- SUPPLIED INFORMATION -
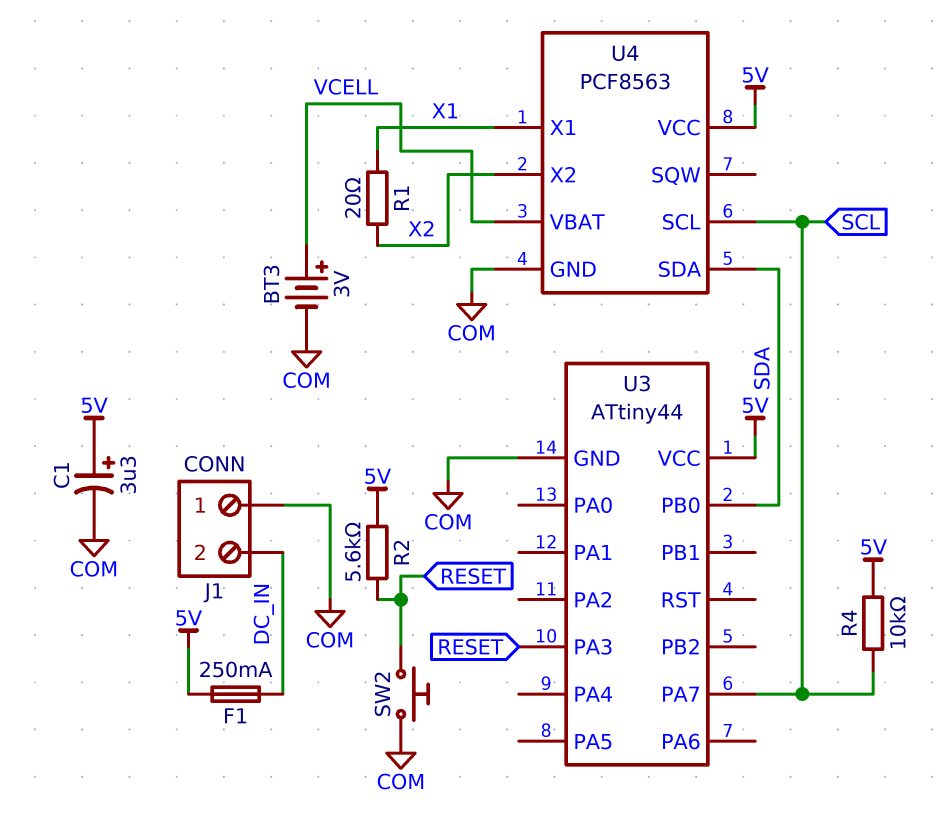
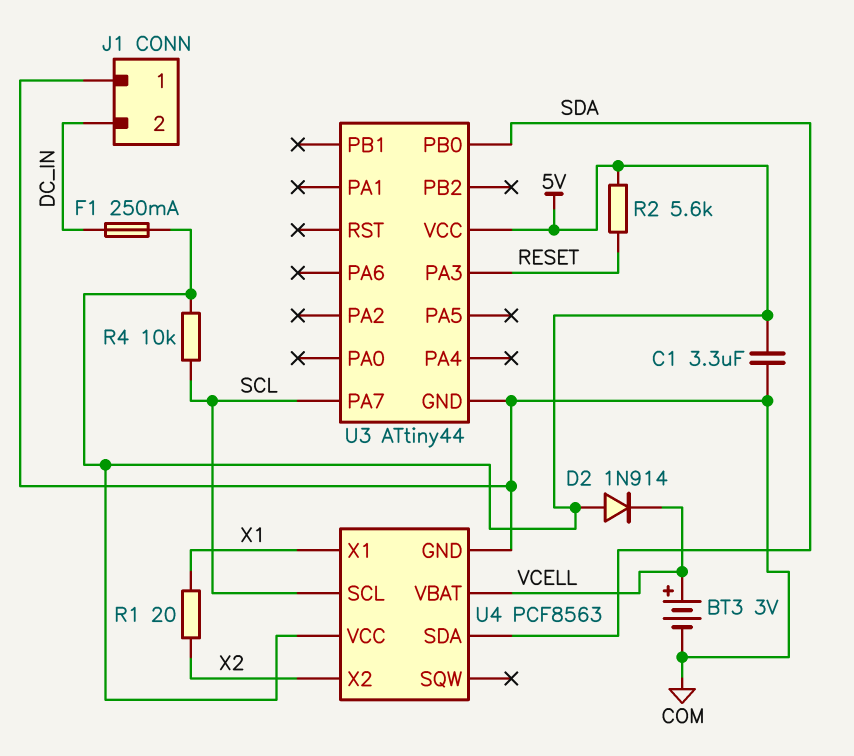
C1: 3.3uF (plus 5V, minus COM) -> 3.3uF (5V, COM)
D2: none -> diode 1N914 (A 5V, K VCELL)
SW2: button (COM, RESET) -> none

--

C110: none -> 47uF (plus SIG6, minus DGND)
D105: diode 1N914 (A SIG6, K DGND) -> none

--

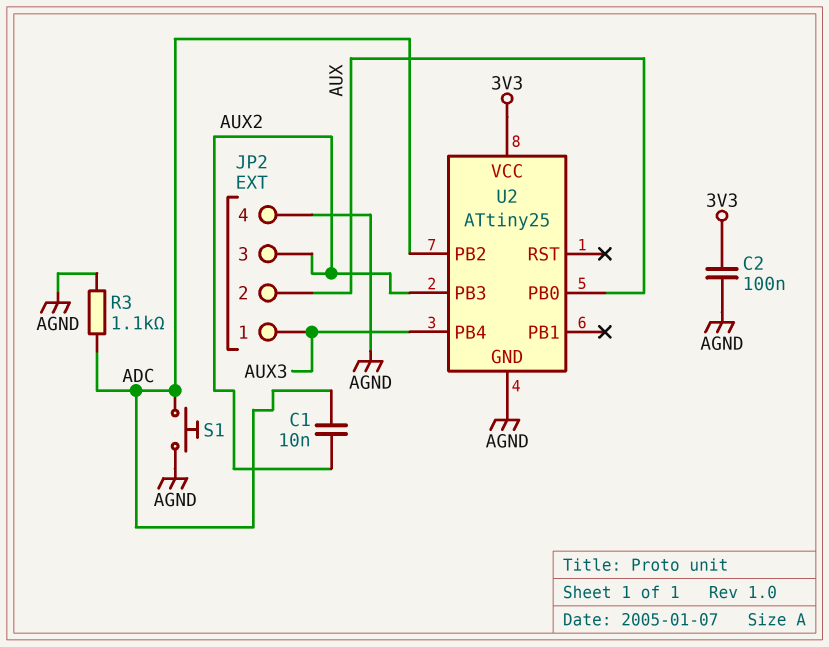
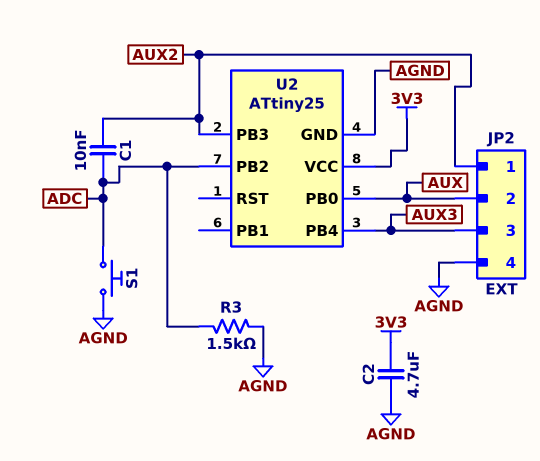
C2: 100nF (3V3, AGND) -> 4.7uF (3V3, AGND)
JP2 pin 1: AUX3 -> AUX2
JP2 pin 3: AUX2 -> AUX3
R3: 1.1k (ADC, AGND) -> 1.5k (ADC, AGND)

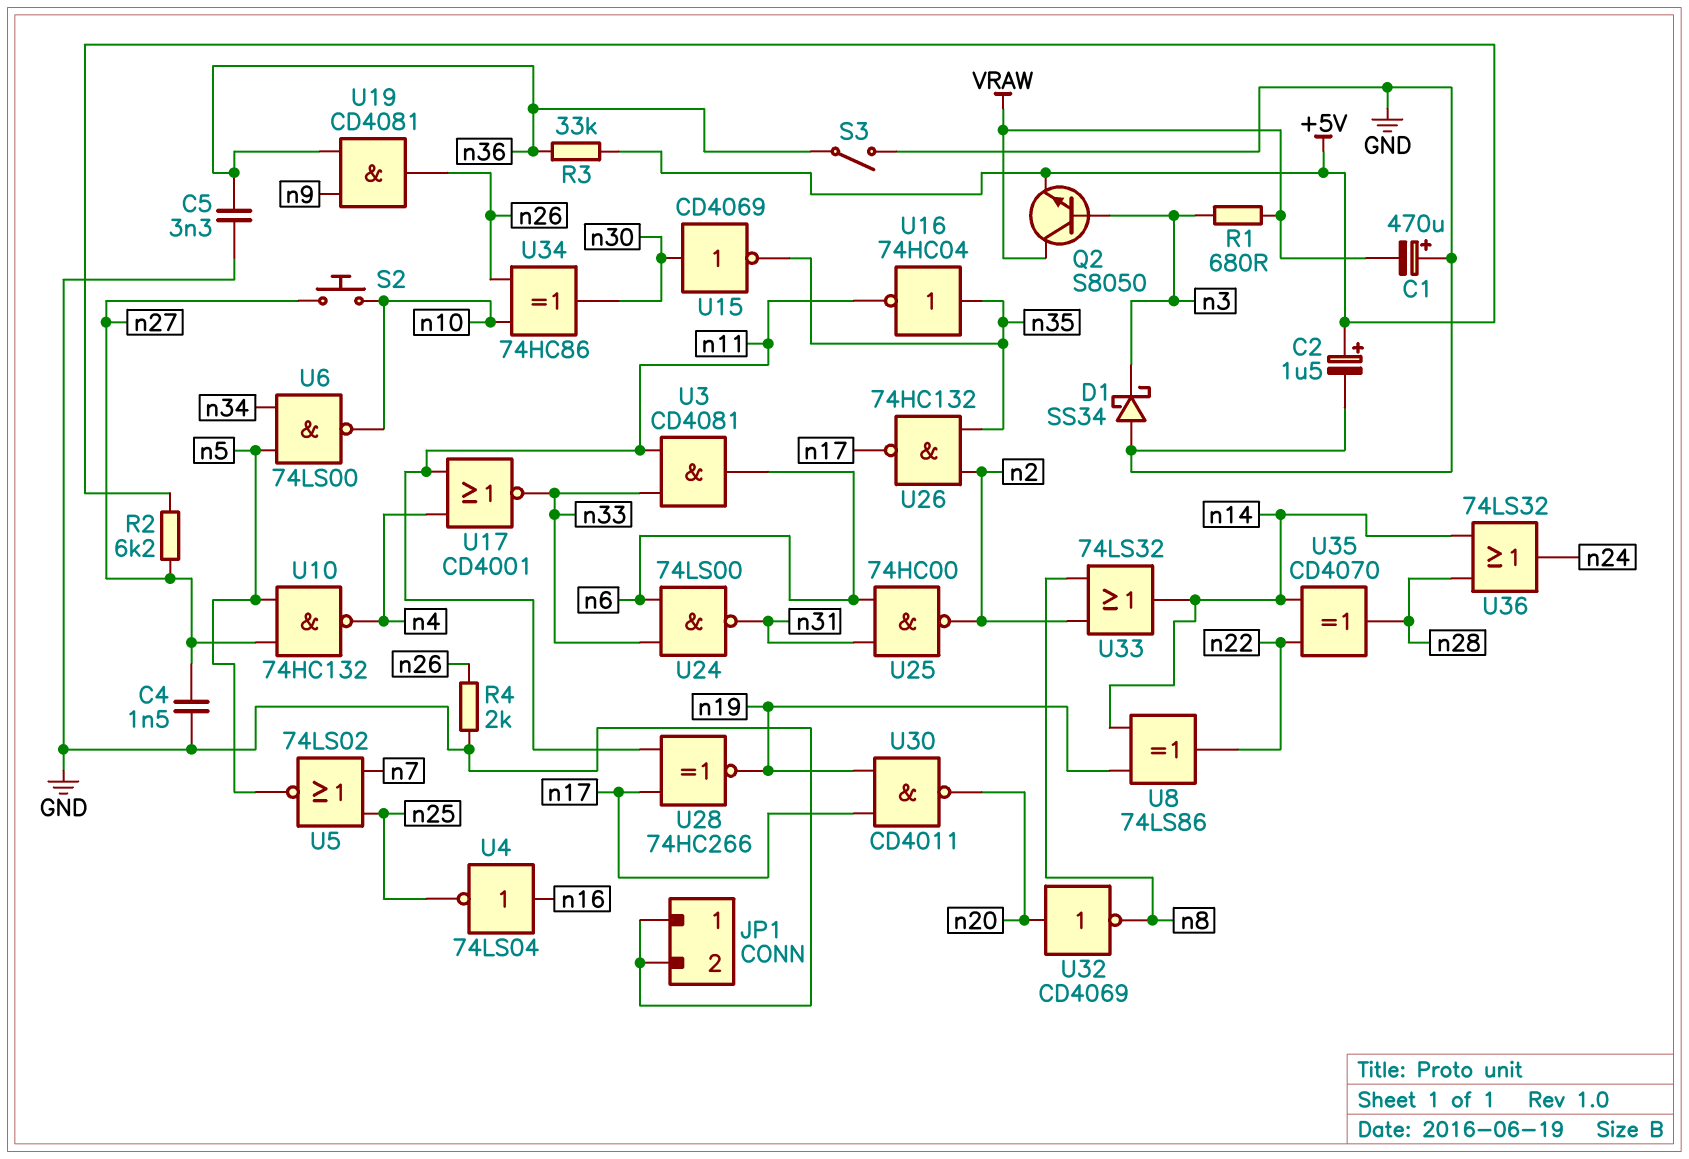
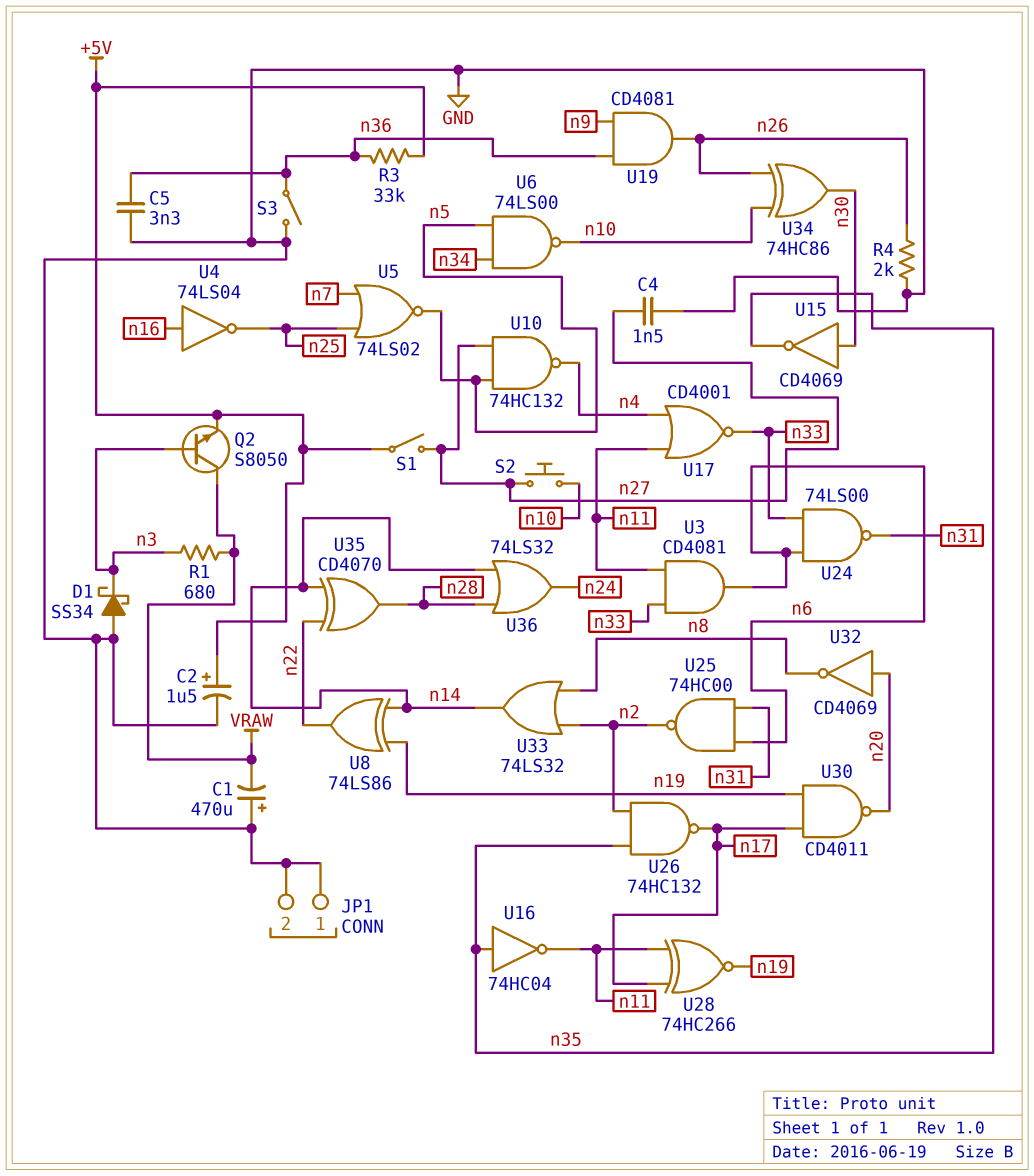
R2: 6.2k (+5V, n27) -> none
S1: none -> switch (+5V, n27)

- WHAT YOU HAVE TO DO -
Given the word "DGND", show every line of the records that contains it.

- RESPONSE TO THE TASK -
C110: none -> 47uF (plus SIG6, minus DGND)
D105: diode 1N914 (A SIG6, K DGND) -> none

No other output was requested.